The records →
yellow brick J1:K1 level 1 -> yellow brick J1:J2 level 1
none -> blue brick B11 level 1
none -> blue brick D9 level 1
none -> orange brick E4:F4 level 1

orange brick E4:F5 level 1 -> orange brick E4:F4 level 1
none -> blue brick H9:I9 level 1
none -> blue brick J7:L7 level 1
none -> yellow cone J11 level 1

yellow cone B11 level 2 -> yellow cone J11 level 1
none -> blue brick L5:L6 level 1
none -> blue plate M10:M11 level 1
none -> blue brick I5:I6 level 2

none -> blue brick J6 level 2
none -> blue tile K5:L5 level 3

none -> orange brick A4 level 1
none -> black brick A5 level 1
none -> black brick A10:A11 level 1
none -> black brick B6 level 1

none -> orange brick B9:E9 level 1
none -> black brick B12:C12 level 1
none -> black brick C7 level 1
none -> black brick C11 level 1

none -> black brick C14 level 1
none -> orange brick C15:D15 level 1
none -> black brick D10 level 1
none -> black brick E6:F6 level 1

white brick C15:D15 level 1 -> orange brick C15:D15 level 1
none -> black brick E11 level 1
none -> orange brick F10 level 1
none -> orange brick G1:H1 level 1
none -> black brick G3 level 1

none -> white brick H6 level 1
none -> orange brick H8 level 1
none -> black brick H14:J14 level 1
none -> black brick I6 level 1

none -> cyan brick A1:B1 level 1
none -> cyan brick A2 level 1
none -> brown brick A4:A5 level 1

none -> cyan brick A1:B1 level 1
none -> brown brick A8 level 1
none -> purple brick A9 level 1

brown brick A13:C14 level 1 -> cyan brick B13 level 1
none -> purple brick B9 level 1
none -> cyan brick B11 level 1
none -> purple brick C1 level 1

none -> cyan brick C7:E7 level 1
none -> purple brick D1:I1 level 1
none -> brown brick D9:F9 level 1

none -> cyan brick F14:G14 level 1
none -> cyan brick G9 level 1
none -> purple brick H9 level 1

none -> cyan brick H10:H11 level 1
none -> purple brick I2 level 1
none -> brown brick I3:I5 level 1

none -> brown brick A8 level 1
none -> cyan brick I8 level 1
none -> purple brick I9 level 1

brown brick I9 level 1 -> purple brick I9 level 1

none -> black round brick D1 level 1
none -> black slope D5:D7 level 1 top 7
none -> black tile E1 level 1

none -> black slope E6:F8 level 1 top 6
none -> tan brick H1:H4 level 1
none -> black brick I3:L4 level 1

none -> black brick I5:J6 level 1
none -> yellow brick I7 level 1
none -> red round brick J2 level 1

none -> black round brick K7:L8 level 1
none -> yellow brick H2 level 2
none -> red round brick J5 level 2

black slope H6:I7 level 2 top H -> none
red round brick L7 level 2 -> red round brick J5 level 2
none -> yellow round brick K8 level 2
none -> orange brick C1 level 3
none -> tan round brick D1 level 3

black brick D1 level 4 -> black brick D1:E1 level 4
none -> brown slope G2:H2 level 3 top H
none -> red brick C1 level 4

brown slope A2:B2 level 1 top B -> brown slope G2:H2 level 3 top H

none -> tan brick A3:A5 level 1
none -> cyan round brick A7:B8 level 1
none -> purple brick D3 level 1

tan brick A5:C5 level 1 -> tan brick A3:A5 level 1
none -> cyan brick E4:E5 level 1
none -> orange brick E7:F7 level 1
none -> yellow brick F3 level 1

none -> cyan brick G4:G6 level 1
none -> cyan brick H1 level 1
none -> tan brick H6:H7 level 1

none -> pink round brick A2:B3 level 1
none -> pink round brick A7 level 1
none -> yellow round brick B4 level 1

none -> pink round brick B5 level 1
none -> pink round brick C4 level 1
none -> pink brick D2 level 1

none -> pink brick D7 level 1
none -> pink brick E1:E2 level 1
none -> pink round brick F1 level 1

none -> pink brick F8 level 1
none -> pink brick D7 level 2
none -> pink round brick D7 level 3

What needs to be done →
Wherever the string "cone" appears in the entries, copy that line.

Answer to this task →
none -> yellow cone J11 level 1
yellow cone B11 level 2 -> yellow cone J11 level 1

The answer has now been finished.